Activity >> Leave out the pictures and retype, exactly, the lines below from the line with "none -> grey slope A4:B5 level 1 top 5" up to and including the line with "none -> tan slope H3:I4 level 1 top 4", nothing more.

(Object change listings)

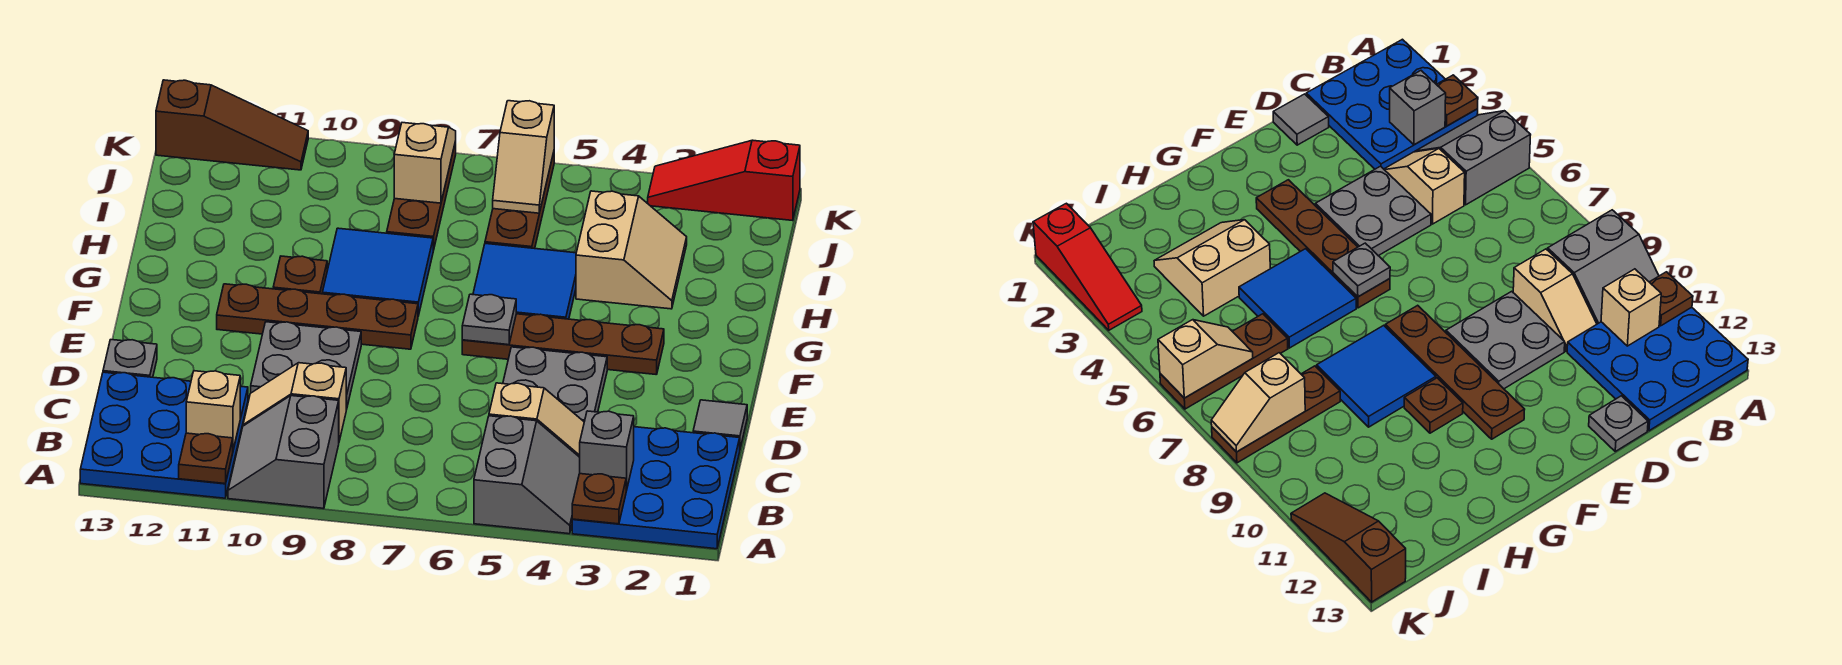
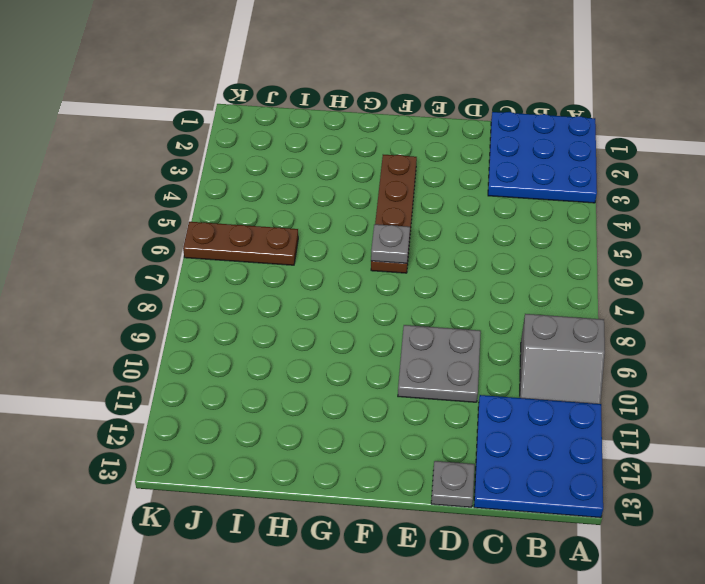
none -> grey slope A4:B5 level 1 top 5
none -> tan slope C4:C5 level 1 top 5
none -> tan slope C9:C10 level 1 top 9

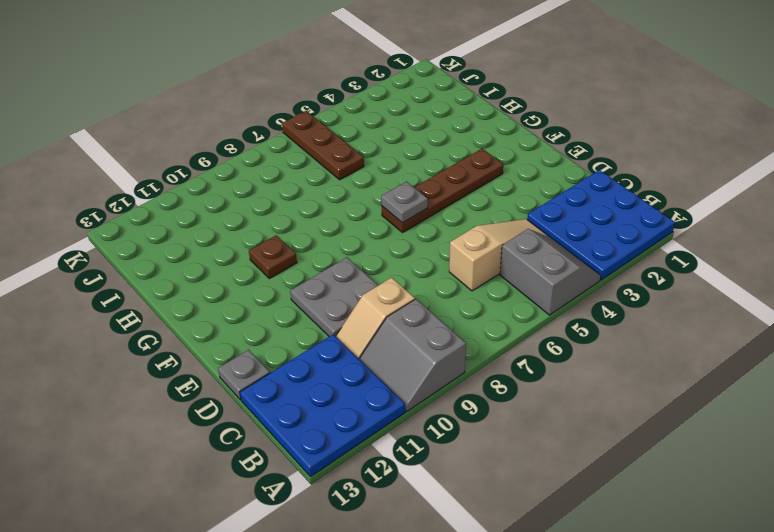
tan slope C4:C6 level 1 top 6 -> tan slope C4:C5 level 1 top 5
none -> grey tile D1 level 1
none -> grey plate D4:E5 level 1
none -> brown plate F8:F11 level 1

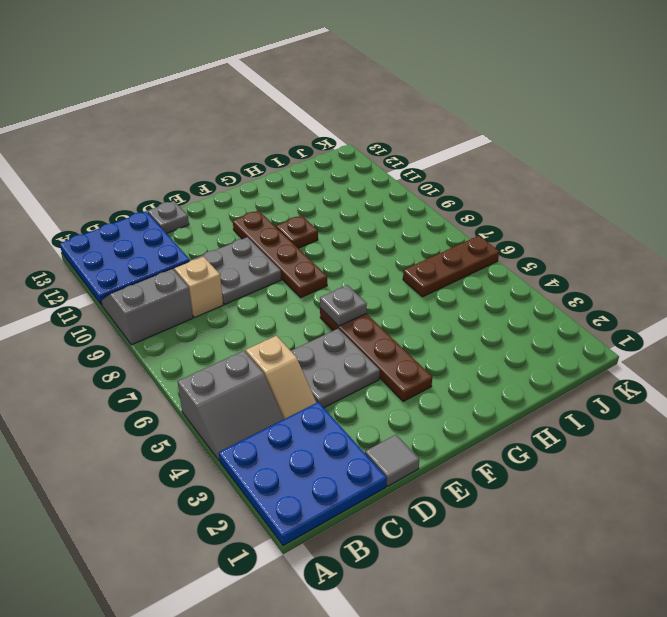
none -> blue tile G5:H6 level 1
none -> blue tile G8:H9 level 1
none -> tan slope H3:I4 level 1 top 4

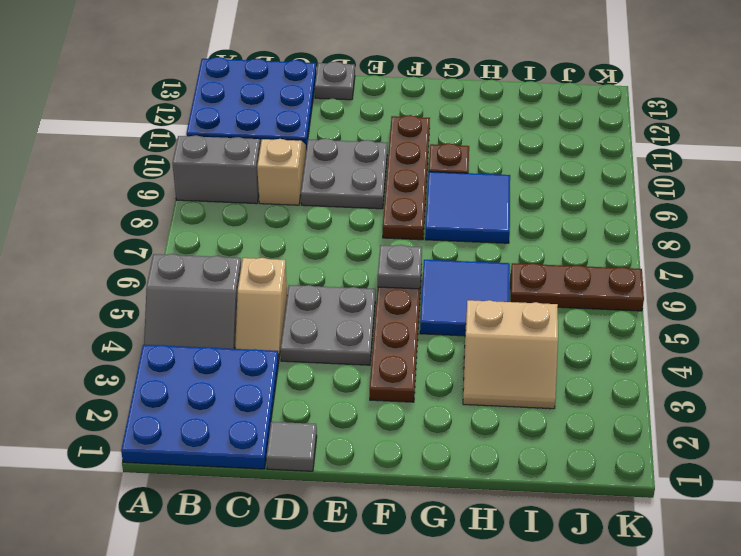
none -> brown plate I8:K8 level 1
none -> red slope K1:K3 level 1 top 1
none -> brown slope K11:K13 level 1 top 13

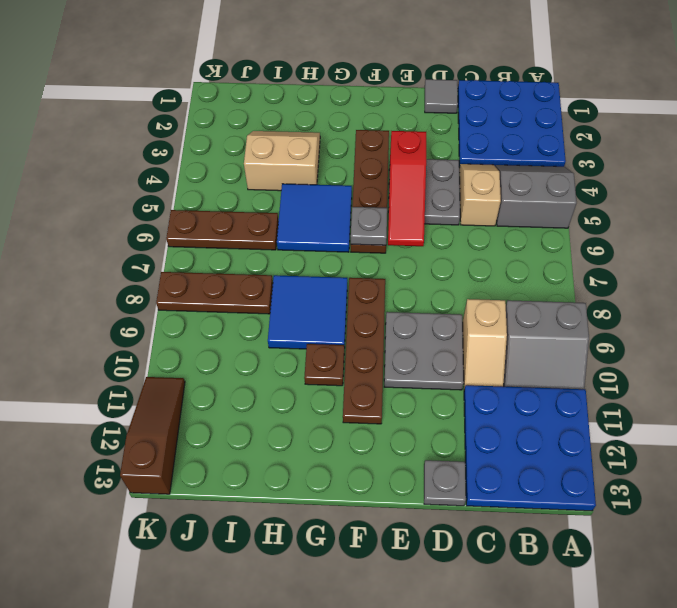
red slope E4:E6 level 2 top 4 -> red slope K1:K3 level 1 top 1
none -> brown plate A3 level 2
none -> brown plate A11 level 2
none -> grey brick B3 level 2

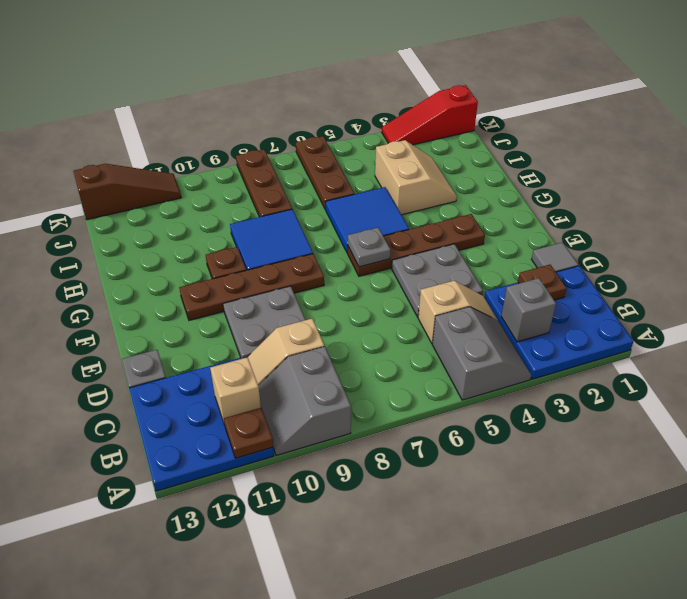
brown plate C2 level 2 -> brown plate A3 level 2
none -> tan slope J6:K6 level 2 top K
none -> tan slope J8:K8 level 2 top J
---
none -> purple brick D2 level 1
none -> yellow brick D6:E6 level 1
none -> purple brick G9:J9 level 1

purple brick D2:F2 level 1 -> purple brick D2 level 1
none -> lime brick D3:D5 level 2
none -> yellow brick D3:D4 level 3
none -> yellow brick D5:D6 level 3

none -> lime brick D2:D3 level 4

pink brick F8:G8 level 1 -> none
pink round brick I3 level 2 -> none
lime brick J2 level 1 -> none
==
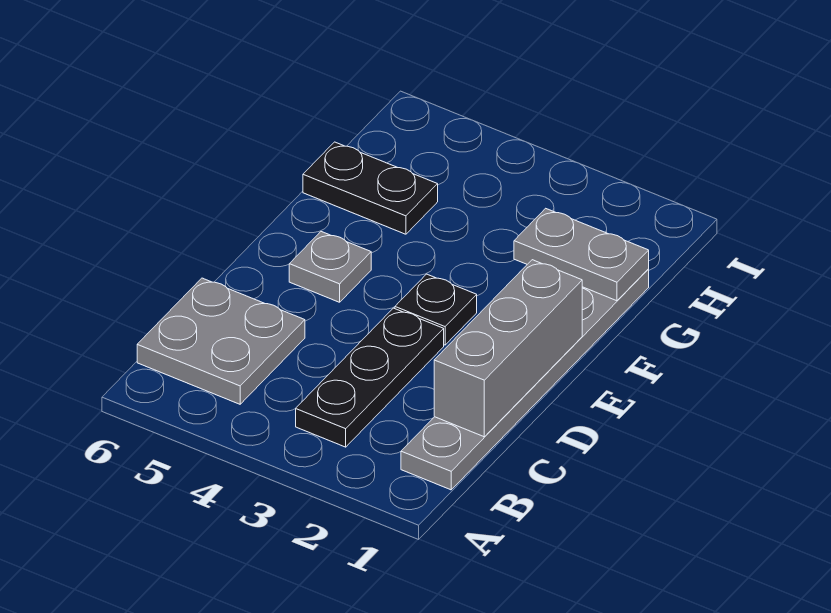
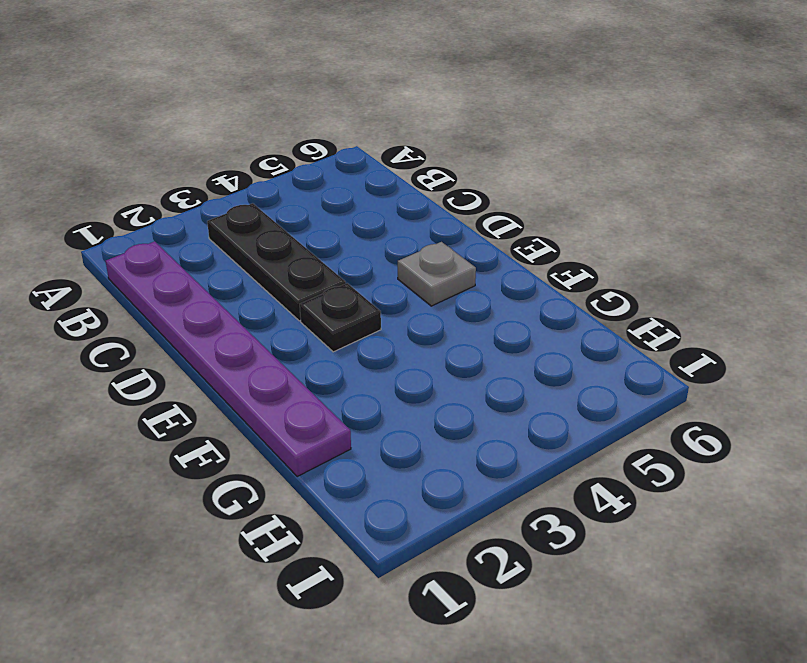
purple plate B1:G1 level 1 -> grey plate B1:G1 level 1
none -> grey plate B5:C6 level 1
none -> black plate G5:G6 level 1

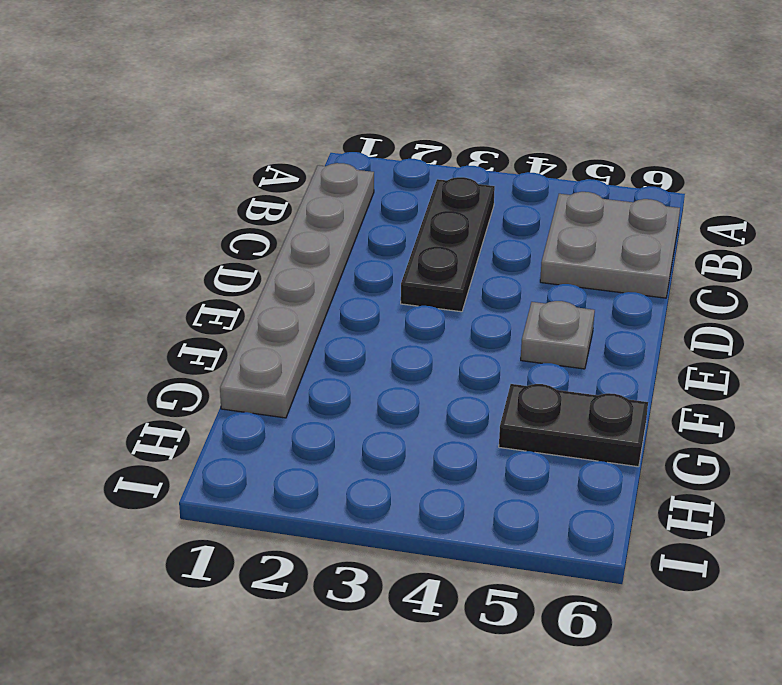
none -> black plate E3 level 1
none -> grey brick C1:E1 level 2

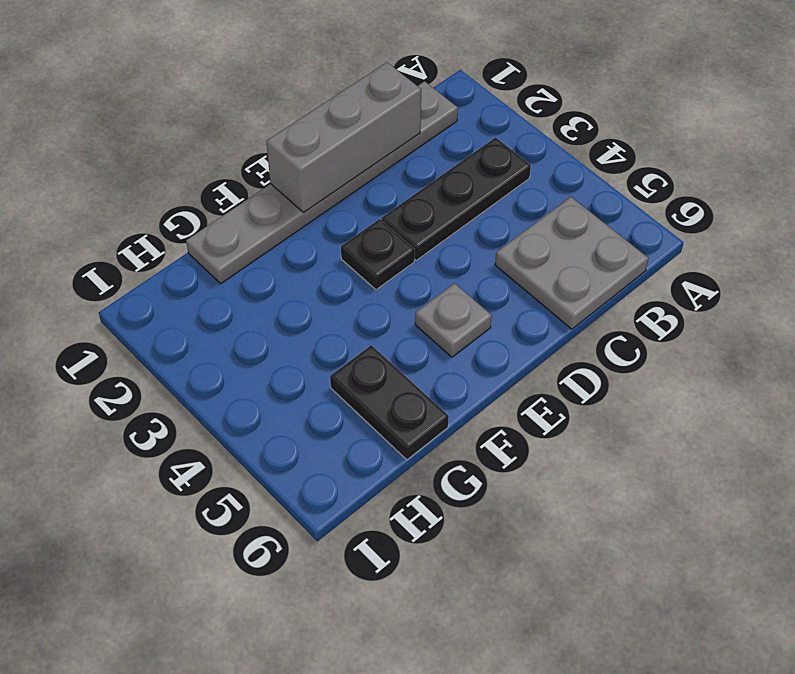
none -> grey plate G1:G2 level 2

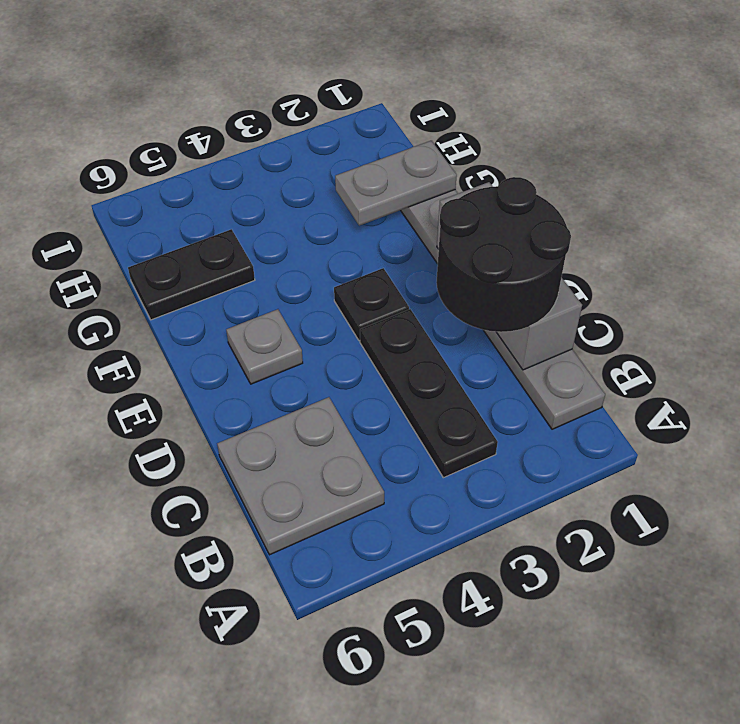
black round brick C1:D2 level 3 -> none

Written answer >>
none -> grey slope A4:B5 level 1 top 5
none -> tan slope C4:C5 level 1 top 5
none -> tan slope C9:C10 level 1 top 9

tan slope C4:C6 level 1 top 6 -> tan slope C4:C5 level 1 top 5
none -> grey tile D1 level 1
none -> grey plate D4:E5 level 1
none -> brown plate F8:F11 level 1

none -> blue tile G5:H6 level 1
none -> blue tile G8:H9 level 1
none -> tan slope H3:I4 level 1 top 4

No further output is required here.